>> START DATA IN THIS EXERCISE

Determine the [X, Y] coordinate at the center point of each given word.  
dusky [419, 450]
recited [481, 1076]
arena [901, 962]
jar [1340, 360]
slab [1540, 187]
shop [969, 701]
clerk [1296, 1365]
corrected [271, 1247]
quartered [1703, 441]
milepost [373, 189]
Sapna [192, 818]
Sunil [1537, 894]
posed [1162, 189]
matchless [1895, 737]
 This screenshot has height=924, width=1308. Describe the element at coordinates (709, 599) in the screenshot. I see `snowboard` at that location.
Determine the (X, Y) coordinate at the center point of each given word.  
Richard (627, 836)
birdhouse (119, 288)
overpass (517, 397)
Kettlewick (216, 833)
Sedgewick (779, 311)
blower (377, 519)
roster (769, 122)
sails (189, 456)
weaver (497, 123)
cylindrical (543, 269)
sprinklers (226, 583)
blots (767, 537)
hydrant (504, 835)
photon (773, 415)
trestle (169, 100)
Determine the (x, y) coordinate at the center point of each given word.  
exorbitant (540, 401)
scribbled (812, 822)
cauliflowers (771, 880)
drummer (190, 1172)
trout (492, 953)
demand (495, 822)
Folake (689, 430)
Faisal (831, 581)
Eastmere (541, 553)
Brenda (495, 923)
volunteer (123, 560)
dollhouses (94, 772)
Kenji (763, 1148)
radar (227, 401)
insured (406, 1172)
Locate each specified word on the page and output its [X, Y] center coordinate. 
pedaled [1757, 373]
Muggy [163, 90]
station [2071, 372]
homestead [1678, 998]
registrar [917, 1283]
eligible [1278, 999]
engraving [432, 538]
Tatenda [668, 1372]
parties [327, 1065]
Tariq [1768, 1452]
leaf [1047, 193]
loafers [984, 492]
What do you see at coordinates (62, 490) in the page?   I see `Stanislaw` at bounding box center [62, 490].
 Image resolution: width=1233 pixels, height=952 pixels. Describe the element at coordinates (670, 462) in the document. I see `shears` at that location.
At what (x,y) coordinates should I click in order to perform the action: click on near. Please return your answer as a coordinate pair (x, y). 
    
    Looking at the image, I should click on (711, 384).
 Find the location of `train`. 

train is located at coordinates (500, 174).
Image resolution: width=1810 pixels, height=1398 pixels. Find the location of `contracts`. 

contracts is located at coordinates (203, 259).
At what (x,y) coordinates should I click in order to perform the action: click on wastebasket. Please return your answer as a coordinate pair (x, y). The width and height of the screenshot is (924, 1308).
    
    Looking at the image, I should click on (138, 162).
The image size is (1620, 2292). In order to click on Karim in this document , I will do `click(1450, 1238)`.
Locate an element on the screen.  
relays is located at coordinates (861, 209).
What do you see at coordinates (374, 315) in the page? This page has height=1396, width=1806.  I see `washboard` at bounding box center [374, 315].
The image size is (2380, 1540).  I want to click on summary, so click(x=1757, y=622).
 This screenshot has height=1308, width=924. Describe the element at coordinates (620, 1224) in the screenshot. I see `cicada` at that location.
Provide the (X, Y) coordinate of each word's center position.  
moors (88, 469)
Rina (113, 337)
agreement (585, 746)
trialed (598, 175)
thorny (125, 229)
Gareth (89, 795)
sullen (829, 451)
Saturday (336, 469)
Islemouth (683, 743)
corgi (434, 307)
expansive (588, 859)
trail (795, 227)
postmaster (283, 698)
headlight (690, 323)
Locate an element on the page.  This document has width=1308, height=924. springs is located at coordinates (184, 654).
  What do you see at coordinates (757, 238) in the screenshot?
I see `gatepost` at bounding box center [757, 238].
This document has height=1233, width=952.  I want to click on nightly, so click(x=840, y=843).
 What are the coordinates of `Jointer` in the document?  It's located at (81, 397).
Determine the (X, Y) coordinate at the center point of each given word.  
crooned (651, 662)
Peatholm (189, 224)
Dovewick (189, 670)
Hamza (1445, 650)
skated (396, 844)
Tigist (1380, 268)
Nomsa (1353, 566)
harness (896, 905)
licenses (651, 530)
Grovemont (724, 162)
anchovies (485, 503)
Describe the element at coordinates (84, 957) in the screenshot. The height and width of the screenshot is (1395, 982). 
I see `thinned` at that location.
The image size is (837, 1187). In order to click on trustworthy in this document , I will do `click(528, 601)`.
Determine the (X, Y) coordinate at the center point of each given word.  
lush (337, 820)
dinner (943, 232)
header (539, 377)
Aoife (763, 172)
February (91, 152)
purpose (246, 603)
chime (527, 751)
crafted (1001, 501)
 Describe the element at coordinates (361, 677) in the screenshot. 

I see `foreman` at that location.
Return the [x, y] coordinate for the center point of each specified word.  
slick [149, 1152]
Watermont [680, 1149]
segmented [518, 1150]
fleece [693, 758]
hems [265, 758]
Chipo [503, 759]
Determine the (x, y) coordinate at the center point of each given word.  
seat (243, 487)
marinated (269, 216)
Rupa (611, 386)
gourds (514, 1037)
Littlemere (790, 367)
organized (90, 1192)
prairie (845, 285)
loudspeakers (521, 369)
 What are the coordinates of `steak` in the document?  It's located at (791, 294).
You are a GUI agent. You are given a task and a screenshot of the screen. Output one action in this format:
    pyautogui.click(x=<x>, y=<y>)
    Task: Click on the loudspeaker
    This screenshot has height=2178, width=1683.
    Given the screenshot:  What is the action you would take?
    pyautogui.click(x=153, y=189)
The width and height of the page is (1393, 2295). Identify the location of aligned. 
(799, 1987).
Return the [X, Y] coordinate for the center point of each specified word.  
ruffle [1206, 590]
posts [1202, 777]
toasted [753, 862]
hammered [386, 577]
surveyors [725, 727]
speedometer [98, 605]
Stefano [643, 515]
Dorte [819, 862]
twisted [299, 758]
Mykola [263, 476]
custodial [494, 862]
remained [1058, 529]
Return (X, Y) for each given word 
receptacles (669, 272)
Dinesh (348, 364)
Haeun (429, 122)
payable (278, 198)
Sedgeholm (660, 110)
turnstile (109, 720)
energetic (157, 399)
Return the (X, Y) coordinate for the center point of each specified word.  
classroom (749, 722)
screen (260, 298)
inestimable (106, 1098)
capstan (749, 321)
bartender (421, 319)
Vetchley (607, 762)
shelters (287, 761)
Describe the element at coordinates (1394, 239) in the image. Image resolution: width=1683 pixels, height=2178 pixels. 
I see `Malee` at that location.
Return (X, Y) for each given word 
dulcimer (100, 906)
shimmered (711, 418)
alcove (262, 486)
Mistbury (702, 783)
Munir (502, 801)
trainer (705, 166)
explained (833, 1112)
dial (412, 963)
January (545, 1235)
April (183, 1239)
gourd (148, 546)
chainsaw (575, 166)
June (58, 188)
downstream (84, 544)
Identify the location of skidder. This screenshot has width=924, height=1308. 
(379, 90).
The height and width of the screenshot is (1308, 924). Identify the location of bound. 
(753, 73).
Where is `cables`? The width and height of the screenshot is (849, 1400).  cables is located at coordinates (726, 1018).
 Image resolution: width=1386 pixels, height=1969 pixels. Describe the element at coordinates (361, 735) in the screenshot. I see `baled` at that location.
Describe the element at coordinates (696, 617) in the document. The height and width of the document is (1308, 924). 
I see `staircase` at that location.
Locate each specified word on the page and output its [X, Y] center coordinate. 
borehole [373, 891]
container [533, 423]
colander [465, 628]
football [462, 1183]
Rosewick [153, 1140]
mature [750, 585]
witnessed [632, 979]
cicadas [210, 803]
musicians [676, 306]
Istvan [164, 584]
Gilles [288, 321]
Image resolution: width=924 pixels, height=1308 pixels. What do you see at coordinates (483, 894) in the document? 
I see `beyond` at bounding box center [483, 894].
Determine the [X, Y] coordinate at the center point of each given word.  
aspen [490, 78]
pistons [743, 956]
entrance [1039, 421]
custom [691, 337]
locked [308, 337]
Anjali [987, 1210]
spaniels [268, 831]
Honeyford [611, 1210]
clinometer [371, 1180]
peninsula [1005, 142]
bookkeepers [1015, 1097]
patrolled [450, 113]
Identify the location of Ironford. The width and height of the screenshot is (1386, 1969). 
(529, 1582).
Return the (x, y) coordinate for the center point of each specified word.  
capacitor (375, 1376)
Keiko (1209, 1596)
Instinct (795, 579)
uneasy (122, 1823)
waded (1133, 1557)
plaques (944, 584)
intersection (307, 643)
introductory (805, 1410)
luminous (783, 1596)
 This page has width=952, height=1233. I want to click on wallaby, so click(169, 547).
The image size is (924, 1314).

>> END DATA IN THIS EXERCISE

WRITTEN INSTRUCTION => Render everything from the very start of the rows down to and including the one containing "posed [1162, 189]" as a Markdown table with the columns Index and Entry, numbering each one and skipping any that are blank.

RESPONSE BELOW =>
| Index | Entry |
|---|---|
| 1 | Determine the [X, Y] coordinate at the center point of each given word.   |
| 2 | dusky [419, 450] |
| 3 | recited [481, 1076] |
| 4 | arena [901, 962] |
| 5 | jar [1340, 360] |
| 6 | slab [1540, 187] |
| 7 | shop [969, 701] |
| 8 | clerk [1296, 1365] |
| 9 | corrected [271, 1247] |
| 10 | quartered [1703, 441] |
| 11 | milepost [373, 189] |
| 12 | Sapna [192, 818] |
| 13 | Sunil [1537, 894] |
| 14 | posed [1162, 189] |